Start of Data in this exercise
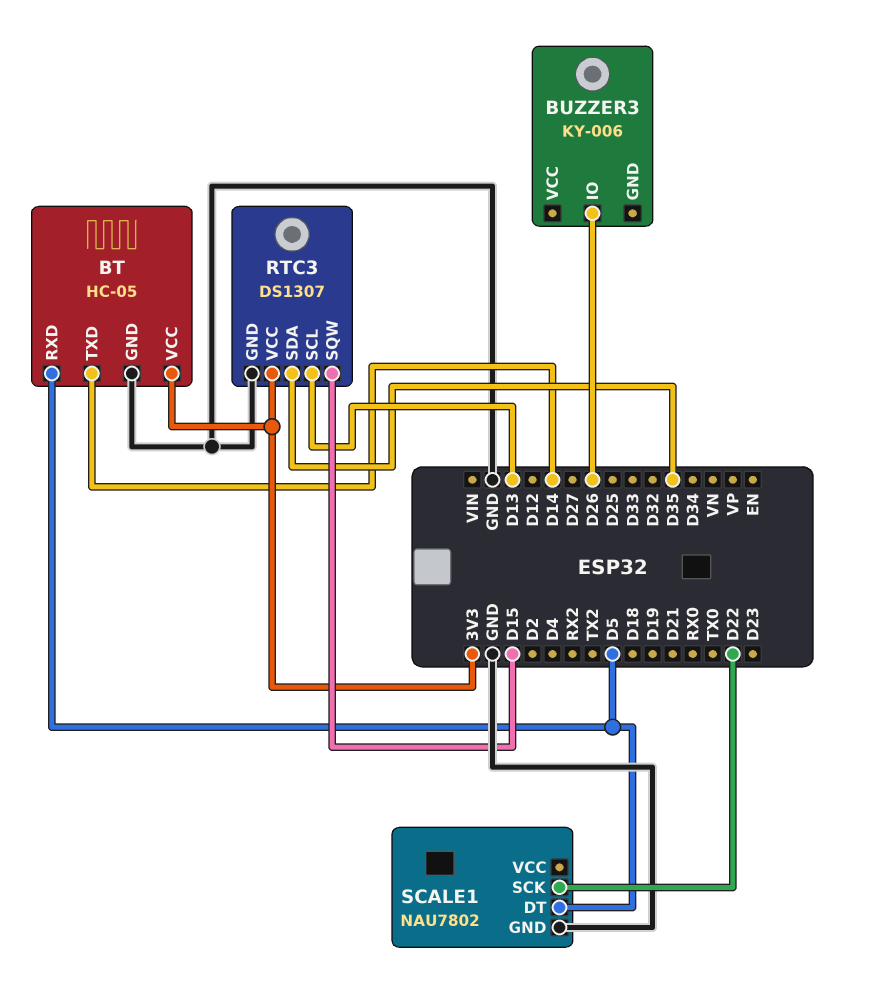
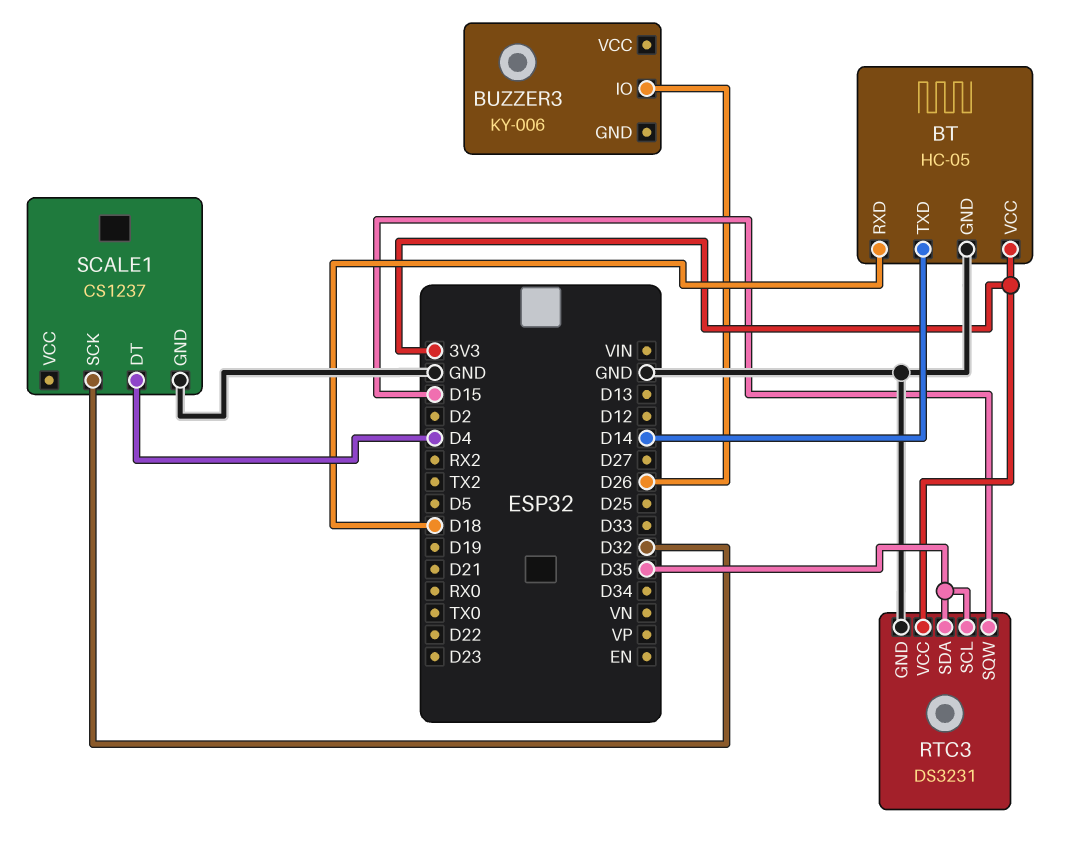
BT pin RXD: D5 -> D18
RTC3: DS1307 -> DS3231
RTC3 pin SCL: D13 -> D35
SCALE1: NAU7802 -> CS1237
SCALE1 pin DT: D5 -> D4
SCALE1 pin SCK: D22 -> D32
End of Data in this exercise
**Exercise aim**
If a line holds a picture, skip the picture and transcribe the rest of the material exactly.

**Solution to this exercise**
BT pin RXD: D5 -> D18
RTC3: DS1307 -> DS3231
RTC3 pin SCL: D13 -> D35
SCALE1: NAU7802 -> CS1237
SCALE1 pin DT: D5 -> D4
SCALE1 pin SCK: D22 -> D32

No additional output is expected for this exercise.